-------- Data segment --------

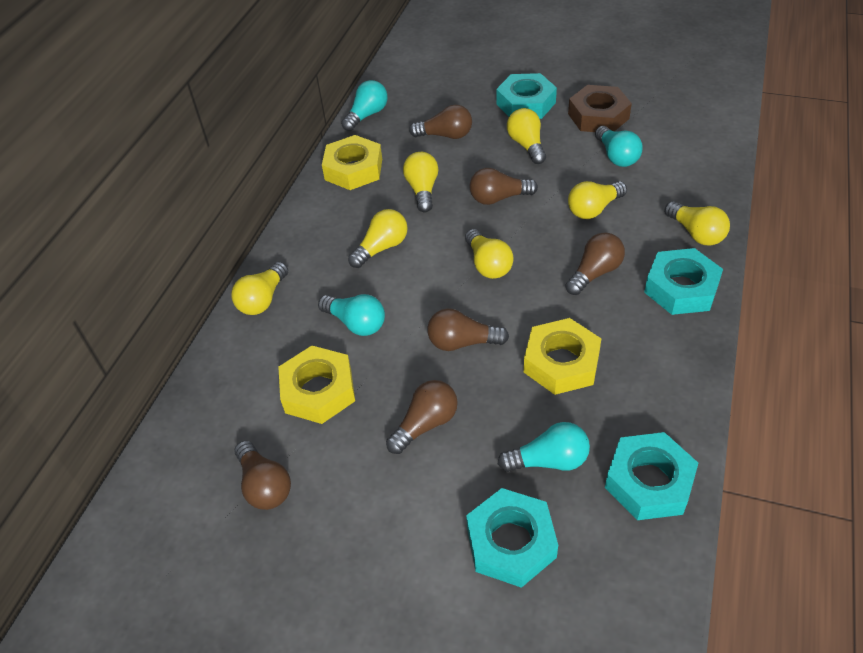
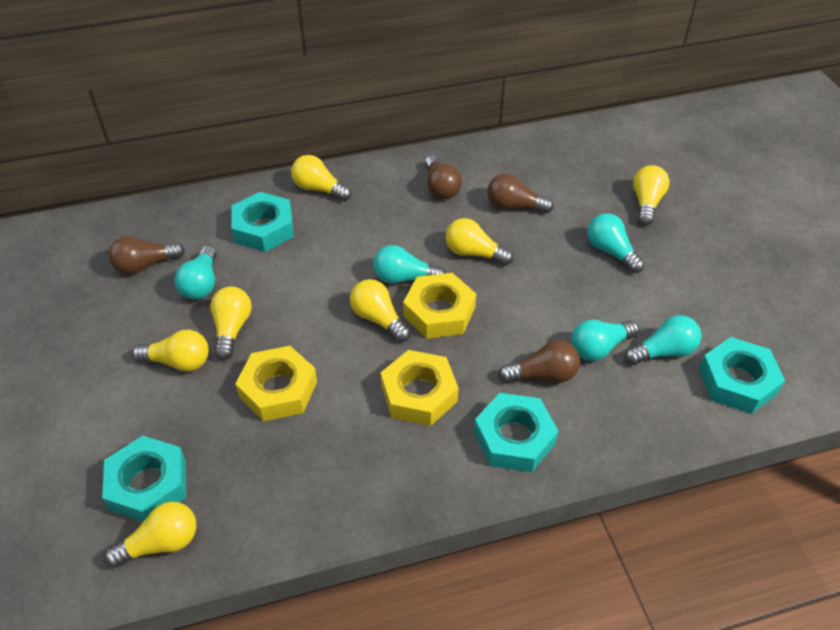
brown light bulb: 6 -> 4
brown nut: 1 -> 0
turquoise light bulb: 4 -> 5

--------

## Your objective
When you set down the material above, keep every word exact and include no pictures.

## Written reply
brown light bulb: 6 -> 4
brown nut: 1 -> 0
turquoise light bulb: 4 -> 5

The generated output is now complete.